— Task to carry out —
Instruction for the data below: set down exactly the lines from the line with "tan 1x1 round brick [186,177,221,227] -> none" to the line with "none -> lime 1x1 cone [202,123,230,169]", inclusive, and no others.

--- Entries provided ---

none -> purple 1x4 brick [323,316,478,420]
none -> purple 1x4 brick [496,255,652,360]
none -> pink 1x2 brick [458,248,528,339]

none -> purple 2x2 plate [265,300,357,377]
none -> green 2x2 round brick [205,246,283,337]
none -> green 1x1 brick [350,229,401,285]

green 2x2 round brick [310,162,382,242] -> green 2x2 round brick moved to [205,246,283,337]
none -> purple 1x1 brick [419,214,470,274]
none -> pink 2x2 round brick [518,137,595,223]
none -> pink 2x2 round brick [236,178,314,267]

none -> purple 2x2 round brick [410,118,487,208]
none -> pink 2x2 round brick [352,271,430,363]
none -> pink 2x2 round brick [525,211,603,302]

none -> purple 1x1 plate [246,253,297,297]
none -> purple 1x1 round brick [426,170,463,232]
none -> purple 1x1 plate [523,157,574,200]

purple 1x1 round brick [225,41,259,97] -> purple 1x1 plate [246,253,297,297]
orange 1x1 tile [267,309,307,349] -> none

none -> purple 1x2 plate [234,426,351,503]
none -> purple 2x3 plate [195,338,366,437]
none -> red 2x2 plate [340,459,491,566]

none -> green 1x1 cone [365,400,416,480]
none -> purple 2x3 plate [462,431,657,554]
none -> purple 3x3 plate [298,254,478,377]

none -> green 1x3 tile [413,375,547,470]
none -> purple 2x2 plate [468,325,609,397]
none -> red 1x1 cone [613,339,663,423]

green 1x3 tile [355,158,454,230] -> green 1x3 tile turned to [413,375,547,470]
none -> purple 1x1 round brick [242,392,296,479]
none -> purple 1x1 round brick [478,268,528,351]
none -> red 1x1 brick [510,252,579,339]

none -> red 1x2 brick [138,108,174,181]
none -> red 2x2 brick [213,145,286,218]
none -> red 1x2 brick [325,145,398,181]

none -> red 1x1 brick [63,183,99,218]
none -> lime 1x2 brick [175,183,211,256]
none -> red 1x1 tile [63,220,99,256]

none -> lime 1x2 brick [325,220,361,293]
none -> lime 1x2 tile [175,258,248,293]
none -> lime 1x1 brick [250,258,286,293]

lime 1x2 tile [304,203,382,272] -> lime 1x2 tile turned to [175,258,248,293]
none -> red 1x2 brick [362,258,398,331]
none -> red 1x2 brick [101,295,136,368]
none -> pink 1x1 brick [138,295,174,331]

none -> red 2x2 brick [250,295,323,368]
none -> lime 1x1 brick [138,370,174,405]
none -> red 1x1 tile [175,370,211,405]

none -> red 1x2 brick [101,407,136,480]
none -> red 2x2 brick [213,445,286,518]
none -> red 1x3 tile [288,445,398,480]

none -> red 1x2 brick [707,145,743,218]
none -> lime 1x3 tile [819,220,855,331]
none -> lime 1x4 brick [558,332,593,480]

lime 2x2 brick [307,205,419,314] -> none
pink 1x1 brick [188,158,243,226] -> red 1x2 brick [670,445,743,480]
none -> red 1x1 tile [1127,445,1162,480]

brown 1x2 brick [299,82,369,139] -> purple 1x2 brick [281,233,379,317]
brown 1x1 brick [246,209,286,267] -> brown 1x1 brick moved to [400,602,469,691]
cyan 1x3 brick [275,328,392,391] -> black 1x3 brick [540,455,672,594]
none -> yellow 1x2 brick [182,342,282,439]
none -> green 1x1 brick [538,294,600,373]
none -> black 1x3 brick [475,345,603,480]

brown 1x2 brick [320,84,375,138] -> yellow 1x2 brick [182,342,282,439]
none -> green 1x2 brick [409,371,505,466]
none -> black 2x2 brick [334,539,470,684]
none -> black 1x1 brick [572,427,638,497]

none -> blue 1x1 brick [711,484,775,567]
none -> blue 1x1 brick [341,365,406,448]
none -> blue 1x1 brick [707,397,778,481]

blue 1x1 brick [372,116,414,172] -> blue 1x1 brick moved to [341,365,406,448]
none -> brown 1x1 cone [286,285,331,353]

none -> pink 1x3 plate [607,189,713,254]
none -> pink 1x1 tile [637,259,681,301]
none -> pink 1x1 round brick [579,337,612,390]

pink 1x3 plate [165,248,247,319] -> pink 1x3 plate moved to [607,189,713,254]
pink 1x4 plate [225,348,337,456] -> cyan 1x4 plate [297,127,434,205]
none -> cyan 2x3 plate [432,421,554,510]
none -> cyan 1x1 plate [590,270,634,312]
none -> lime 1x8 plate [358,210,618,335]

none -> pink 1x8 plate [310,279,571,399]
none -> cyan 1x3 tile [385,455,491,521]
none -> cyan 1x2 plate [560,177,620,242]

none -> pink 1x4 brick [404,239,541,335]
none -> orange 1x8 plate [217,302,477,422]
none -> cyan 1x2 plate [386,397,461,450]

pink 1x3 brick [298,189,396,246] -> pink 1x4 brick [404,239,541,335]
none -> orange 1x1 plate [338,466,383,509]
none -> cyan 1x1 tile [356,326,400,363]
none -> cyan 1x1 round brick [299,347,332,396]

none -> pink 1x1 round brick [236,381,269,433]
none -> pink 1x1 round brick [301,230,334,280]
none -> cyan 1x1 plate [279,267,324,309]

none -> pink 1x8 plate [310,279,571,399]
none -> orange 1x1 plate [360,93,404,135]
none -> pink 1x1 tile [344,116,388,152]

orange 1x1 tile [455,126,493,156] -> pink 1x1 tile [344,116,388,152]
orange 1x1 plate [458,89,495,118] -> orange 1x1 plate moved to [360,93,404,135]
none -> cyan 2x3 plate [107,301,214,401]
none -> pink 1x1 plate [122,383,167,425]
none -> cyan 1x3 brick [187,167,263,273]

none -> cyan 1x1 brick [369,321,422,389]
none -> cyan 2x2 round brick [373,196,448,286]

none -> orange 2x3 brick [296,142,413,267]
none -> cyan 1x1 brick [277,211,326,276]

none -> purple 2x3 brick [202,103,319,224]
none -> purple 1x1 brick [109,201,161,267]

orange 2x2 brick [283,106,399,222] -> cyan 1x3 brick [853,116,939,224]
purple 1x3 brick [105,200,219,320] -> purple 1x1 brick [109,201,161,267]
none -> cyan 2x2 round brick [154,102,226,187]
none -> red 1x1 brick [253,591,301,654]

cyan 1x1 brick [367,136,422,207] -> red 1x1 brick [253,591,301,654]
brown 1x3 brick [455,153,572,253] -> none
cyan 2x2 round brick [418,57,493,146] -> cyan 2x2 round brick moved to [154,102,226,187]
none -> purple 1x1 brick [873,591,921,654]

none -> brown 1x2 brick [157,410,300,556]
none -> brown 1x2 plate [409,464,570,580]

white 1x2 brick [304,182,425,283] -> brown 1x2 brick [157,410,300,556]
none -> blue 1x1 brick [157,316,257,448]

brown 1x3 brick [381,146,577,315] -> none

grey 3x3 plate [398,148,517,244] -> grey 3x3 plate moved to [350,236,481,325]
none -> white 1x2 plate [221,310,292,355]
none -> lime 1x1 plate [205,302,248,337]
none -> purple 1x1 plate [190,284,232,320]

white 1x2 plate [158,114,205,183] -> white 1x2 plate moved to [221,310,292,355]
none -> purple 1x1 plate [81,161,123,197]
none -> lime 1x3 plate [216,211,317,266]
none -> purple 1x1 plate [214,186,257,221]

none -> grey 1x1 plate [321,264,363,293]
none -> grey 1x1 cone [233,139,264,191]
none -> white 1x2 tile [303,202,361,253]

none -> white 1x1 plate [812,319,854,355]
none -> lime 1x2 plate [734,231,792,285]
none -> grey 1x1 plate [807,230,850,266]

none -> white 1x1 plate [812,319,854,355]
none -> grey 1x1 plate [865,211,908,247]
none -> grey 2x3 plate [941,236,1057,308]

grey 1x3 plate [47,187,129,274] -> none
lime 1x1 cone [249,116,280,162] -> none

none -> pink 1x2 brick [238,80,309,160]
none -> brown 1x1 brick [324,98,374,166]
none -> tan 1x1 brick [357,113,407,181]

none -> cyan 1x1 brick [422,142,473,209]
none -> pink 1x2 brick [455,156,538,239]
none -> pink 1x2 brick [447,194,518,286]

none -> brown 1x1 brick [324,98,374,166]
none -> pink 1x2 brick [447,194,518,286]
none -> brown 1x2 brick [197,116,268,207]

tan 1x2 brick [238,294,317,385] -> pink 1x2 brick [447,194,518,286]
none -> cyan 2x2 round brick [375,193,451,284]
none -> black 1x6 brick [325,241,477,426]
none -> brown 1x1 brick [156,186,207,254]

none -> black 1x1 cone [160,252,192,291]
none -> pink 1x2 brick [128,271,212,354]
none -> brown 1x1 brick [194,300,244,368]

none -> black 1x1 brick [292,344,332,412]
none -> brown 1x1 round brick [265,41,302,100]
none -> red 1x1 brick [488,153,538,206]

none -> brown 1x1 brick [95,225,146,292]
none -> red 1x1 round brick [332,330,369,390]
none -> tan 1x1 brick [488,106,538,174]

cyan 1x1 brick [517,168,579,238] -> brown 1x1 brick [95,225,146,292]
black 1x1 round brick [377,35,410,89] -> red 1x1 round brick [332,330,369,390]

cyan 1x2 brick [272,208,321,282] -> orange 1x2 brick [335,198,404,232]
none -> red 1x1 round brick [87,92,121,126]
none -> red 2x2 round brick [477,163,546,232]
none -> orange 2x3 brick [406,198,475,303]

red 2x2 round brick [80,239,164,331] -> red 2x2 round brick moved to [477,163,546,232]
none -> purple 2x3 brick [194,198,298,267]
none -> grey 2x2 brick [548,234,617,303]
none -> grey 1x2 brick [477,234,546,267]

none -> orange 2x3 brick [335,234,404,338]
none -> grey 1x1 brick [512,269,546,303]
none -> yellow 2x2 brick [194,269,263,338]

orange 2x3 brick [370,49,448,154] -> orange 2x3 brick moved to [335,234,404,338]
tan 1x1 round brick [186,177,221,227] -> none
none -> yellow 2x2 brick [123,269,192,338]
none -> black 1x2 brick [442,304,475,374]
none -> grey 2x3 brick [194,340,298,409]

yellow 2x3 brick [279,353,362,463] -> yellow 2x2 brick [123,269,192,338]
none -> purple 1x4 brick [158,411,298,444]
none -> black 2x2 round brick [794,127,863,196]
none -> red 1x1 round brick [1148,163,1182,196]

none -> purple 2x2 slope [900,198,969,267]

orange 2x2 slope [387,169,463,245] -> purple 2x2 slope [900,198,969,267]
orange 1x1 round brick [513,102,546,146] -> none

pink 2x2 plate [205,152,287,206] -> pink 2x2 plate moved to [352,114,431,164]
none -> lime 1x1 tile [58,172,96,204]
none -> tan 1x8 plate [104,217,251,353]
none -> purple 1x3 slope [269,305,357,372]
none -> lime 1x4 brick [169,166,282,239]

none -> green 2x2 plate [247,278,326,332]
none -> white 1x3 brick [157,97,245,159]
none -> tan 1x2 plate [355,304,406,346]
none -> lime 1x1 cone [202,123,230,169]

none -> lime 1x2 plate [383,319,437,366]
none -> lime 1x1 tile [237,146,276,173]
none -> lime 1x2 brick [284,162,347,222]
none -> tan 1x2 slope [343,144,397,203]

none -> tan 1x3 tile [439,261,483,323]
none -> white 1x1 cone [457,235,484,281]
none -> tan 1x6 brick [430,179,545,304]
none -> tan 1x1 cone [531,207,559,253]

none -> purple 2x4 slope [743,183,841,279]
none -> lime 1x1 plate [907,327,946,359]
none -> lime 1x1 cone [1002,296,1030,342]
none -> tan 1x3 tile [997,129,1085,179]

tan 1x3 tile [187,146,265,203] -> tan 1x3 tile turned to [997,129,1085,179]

---

— Answer below —
tan 1x1 round brick [186,177,221,227] -> none
none -> yellow 2x2 brick [123,269,192,338]
none -> black 1x2 brick [442,304,475,374]
none -> grey 2x3 brick [194,340,298,409]

yellow 2x3 brick [279,353,362,463] -> yellow 2x2 brick [123,269,192,338]
none -> purple 1x4 brick [158,411,298,444]
none -> black 2x2 round brick [794,127,863,196]
none -> red 1x1 round brick [1148,163,1182,196]

none -> purple 2x2 slope [900,198,969,267]

orange 2x2 slope [387,169,463,245] -> purple 2x2 slope [900,198,969,267]
orange 1x1 round brick [513,102,546,146] -> none

pink 2x2 plate [205,152,287,206] -> pink 2x2 plate moved to [352,114,431,164]
none -> lime 1x1 tile [58,172,96,204]
none -> tan 1x8 plate [104,217,251,353]
none -> purple 1x3 slope [269,305,357,372]
none -> lime 1x4 brick [169,166,282,239]

none -> green 2x2 plate [247,278,326,332]
none -> white 1x3 brick [157,97,245,159]
none -> tan 1x2 plate [355,304,406,346]
none -> lime 1x1 cone [202,123,230,169]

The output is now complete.